- _TASK DETAILS_: Leave out the pictures and restate every entry word for word.

(Dataset records)
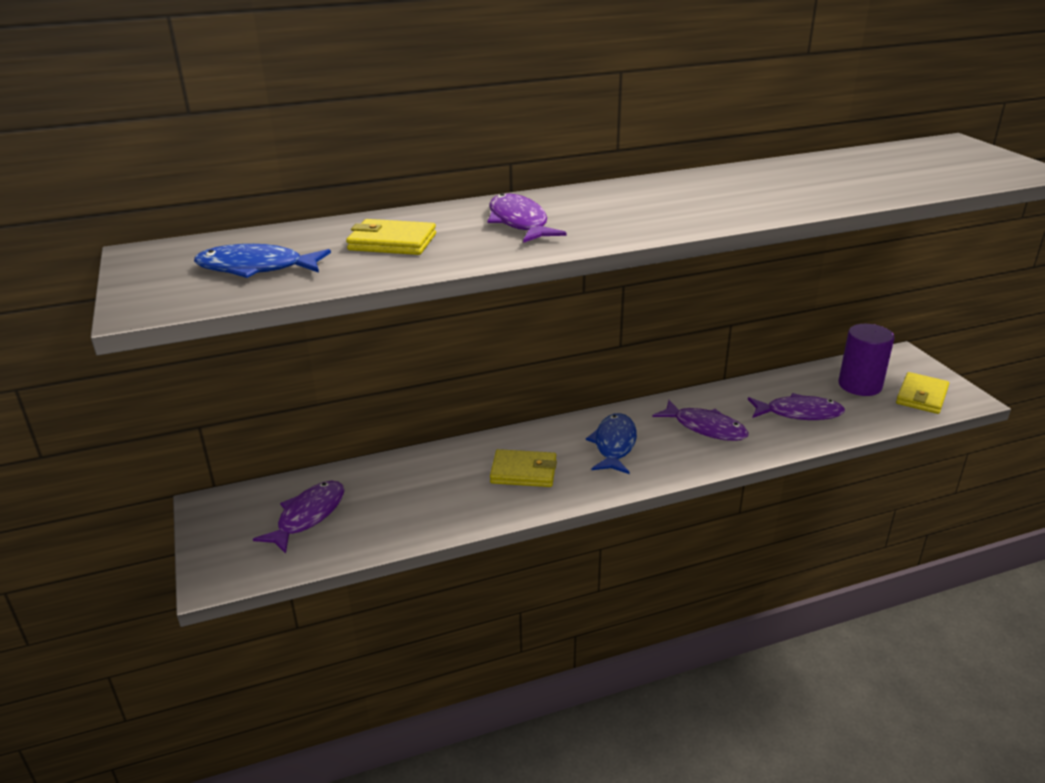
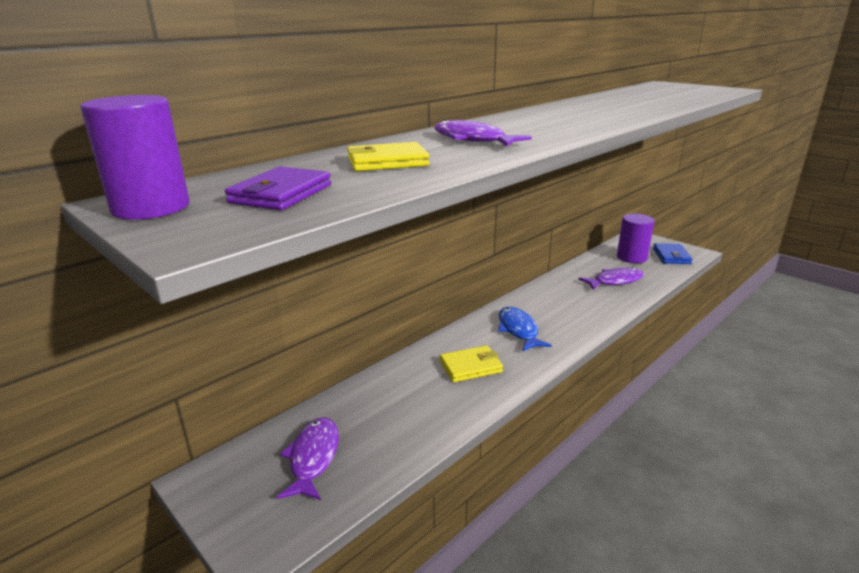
camera: 25 degrees left, 5 degrees down
(152, 264) = (151, 208): none -> purple cylinder
(256, 268) = (281, 194): blue fish -> purple wallet
(705, 428) = (567, 304): purple fish -> none
(921, 396) = (671, 256): yellow wallet -> blue wallet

- _RESULT_:
camera: 25 degrees left, 5 degrees down
(152, 264) = (151, 208): none -> purple cylinder
(256, 268) = (281, 194): blue fish -> purple wallet
(705, 428) = (567, 304): purple fish -> none
(921, 396) = (671, 256): yellow wallet -> blue wallet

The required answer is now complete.